DATASET below:

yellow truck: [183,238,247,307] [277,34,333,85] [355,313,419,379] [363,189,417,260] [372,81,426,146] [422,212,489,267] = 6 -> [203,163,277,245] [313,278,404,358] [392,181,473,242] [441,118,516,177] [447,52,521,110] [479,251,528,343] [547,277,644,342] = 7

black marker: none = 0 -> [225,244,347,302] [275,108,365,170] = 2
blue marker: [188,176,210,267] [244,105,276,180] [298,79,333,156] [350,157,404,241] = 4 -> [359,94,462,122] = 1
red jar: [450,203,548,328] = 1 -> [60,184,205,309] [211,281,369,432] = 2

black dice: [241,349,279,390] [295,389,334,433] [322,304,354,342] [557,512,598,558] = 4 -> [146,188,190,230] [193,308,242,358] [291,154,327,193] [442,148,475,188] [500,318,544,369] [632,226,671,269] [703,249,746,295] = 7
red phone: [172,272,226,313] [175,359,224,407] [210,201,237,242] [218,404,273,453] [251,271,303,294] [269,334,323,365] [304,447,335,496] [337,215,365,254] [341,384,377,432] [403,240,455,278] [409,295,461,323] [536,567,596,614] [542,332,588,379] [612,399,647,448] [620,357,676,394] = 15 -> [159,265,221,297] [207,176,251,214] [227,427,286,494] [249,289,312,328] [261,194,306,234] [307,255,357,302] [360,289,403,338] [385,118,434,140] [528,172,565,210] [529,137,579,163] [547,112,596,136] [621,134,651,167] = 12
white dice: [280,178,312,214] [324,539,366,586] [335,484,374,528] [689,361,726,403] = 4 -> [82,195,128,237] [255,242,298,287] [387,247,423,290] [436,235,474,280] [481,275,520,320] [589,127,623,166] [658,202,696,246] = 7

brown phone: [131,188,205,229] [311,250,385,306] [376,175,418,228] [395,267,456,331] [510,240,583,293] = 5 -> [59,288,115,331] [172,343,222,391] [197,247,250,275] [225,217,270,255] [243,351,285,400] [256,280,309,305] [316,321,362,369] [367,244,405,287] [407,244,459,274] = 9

End of DATASET.

WORK INSTRUCTIONS: Please copy every line of the data that carries the string "marker".

RESULT BELOW:
black marker: none = 0 -> [225,244,347,302] [275,108,365,170] = 2
blue marker: [188,176,210,267] [244,105,276,180] [298,79,333,156] [350,157,404,241] = 4 -> [359,94,462,122] = 1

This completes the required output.